**What is needed:** Transcribe exactly the line that contains "purple pot [155,142,325,293] -> none" and every line below it in the listing, through the last, and no other lines.

**Data below:**
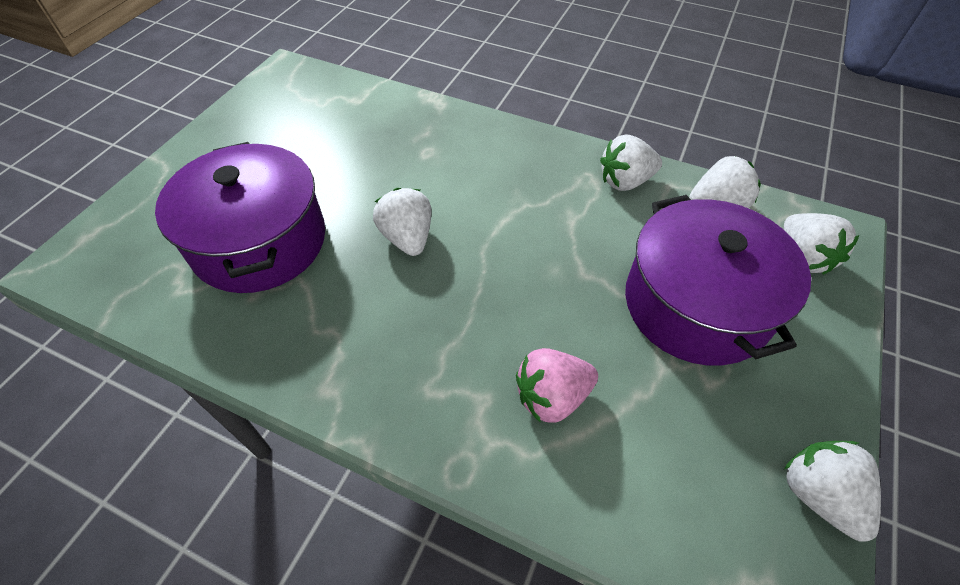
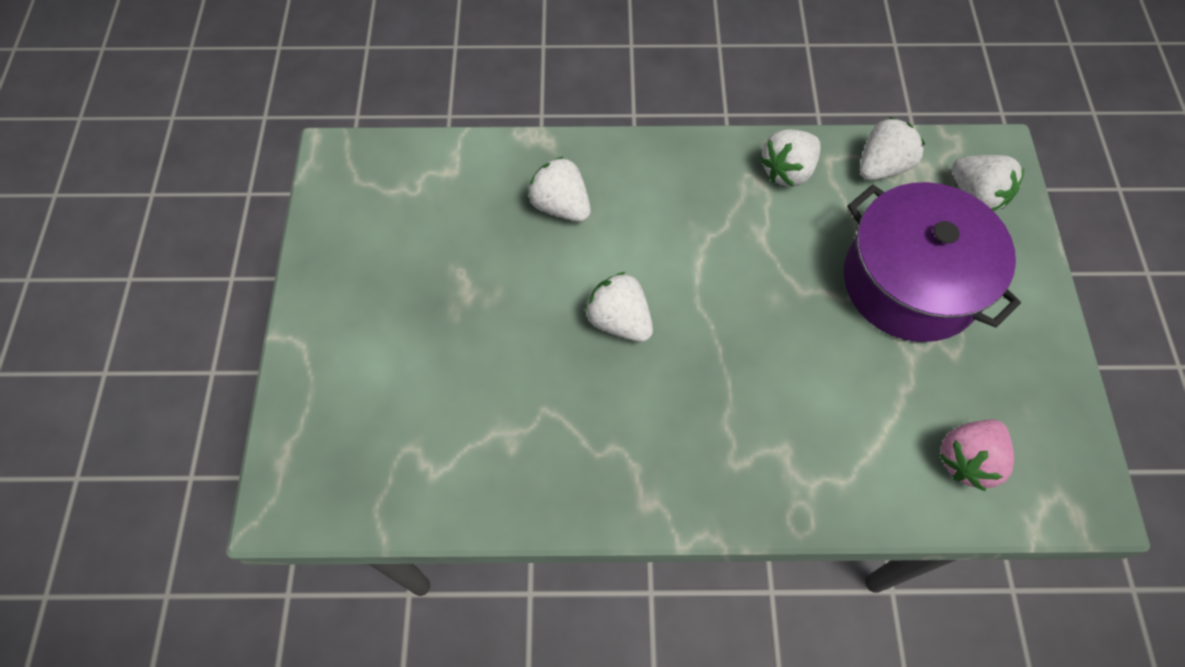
camera: 25 degrees left, 10 degrees up
purple pot [155,142,325,293] -> none
pink strawberry [516,348,598,423] -> pink strawberry moved to [939,420,1014,491]
white strawberry [784,441,881,542] -> white strawberry moved to [527,156,591,222]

**Response to this task:**
purple pot [155,142,325,293] -> none
pink strawberry [516,348,598,423] -> pink strawberry moved to [939,420,1014,491]
white strawberry [784,441,881,542] -> white strawberry moved to [527,156,591,222]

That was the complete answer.